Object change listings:
________________
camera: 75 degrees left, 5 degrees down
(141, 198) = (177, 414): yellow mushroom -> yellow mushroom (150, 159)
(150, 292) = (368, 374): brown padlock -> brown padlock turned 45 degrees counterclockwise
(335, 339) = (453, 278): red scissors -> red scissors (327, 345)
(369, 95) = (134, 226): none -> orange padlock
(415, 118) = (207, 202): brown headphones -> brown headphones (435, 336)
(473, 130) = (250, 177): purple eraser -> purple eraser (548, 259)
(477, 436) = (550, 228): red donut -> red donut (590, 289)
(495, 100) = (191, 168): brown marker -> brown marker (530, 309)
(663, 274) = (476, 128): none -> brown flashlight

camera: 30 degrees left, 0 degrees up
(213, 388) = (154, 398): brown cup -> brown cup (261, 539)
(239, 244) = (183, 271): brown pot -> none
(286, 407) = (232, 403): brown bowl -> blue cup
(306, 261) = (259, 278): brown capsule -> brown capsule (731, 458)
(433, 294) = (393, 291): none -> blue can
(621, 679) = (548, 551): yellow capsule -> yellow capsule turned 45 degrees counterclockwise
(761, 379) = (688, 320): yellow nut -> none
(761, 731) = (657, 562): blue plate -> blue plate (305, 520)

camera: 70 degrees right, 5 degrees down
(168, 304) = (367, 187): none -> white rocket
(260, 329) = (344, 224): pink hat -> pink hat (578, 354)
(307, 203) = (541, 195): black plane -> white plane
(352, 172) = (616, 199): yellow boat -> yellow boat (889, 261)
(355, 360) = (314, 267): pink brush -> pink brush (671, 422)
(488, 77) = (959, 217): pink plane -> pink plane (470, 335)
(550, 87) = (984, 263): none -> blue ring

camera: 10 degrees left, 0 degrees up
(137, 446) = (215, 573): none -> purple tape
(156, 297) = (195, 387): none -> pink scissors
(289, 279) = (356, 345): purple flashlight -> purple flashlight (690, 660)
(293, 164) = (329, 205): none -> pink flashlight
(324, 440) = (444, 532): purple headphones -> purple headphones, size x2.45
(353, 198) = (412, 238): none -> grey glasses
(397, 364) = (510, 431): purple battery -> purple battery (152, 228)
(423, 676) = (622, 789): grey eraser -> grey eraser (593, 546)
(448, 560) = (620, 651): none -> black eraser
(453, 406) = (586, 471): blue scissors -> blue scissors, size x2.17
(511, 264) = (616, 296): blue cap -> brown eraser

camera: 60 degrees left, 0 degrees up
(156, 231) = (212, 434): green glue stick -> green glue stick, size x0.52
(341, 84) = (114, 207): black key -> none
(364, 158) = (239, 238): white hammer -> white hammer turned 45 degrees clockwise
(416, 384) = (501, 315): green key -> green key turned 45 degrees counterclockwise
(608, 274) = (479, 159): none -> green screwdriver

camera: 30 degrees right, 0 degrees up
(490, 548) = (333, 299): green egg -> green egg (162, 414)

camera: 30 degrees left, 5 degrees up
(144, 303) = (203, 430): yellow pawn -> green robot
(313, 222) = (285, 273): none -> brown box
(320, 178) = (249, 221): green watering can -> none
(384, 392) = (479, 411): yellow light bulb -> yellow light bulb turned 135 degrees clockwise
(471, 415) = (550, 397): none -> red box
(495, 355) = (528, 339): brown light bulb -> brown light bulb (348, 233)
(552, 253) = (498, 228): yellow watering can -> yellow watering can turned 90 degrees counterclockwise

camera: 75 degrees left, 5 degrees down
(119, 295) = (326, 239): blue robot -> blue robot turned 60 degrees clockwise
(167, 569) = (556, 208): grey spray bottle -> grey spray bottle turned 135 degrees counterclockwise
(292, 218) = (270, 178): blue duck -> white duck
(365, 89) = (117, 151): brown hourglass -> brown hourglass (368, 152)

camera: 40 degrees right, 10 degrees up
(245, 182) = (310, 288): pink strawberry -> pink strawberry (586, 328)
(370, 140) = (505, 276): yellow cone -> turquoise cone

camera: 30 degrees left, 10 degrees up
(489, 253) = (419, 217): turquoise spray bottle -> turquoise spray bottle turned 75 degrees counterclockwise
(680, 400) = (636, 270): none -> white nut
________________
_Assignment_
Copy out the entries above again, keeping them exact.

_Response_
camera: 75 degrees left, 5 degrees down
(141, 198) = (177, 414): yellow mushroom -> yellow mushroom (150, 159)
(150, 292) = (368, 374): brown padlock -> brown padlock turned 45 degrees counterclockwise
(335, 339) = (453, 278): red scissors -> red scissors (327, 345)
(369, 95) = (134, 226): none -> orange padlock
(415, 118) = (207, 202): brown headphones -> brown headphones (435, 336)
(473, 130) = (250, 177): purple eraser -> purple eraser (548, 259)
(477, 436) = (550, 228): red donut -> red donut (590, 289)
(495, 100) = (191, 168): brown marker -> brown marker (530, 309)
(663, 274) = (476, 128): none -> brown flashlight

camera: 30 degrees left, 0 degrees up
(213, 388) = (154, 398): brown cup -> brown cup (261, 539)
(239, 244) = (183, 271): brown pot -> none
(286, 407) = (232, 403): brown bowl -> blue cup
(306, 261) = (259, 278): brown capsule -> brown capsule (731, 458)
(433, 294) = (393, 291): none -> blue can
(621, 679) = (548, 551): yellow capsule -> yellow capsule turned 45 degrees counterclockwise
(761, 379) = (688, 320): yellow nut -> none
(761, 731) = (657, 562): blue plate -> blue plate (305, 520)

camera: 70 degrees right, 5 degrees down
(168, 304) = (367, 187): none -> white rocket
(260, 329) = (344, 224): pink hat -> pink hat (578, 354)
(307, 203) = (541, 195): black plane -> white plane
(352, 172) = (616, 199): yellow boat -> yellow boat (889, 261)
(355, 360) = (314, 267): pink brush -> pink brush (671, 422)
(488, 77) = (959, 217): pink plane -> pink plane (470, 335)
(550, 87) = (984, 263): none -> blue ring

camera: 10 degrees left, 0 degrees up
(137, 446) = (215, 573): none -> purple tape
(156, 297) = (195, 387): none -> pink scissors
(289, 279) = (356, 345): purple flashlight -> purple flashlight (690, 660)
(293, 164) = (329, 205): none -> pink flashlight
(324, 440) = (444, 532): purple headphones -> purple headphones, size x2.45
(353, 198) = (412, 238): none -> grey glasses
(397, 364) = (510, 431): purple battery -> purple battery (152, 228)
(423, 676) = (622, 789): grey eraser -> grey eraser (593, 546)
(448, 560) = (620, 651): none -> black eraser
(453, 406) = (586, 471): blue scissors -> blue scissors, size x2.17
(511, 264) = (616, 296): blue cap -> brown eraser

camera: 60 degrees left, 0 degrees up
(156, 231) = (212, 434): green glue stick -> green glue stick, size x0.52
(341, 84) = (114, 207): black key -> none
(364, 158) = (239, 238): white hammer -> white hammer turned 45 degrees clockwise
(416, 384) = (501, 315): green key -> green key turned 45 degrees counterclockwise
(608, 274) = (479, 159): none -> green screwdriver

camera: 30 degrees right, 0 degrees up
(490, 548) = (333, 299): green egg -> green egg (162, 414)

camera: 30 degrees left, 5 degrees up
(144, 303) = (203, 430): yellow pawn -> green robot
(313, 222) = (285, 273): none -> brown box
(320, 178) = (249, 221): green watering can -> none
(384, 392) = (479, 411): yellow light bulb -> yellow light bulb turned 135 degrees clockwise
(471, 415) = (550, 397): none -> red box
(495, 355) = (528, 339): brown light bulb -> brown light bulb (348, 233)
(552, 253) = (498, 228): yellow watering can -> yellow watering can turned 90 degrees counterclockwise

camera: 75 degrees left, 5 degrees down
(119, 295) = (326, 239): blue robot -> blue robot turned 60 degrees clockwise
(167, 569) = (556, 208): grey spray bottle -> grey spray bottle turned 135 degrees counterclockwise
(292, 218) = (270, 178): blue duck -> white duck
(365, 89) = (117, 151): brown hourglass -> brown hourglass (368, 152)

camera: 40 degrees right, 10 degrees up
(245, 182) = (310, 288): pink strawberry -> pink strawberry (586, 328)
(370, 140) = (505, 276): yellow cone -> turquoise cone

camera: 30 degrees left, 10 degrees up
(489, 253) = (419, 217): turquoise spray bottle -> turquoise spray bottle turned 75 degrees counterclockwise
(680, 400) = (636, 270): none -> white nut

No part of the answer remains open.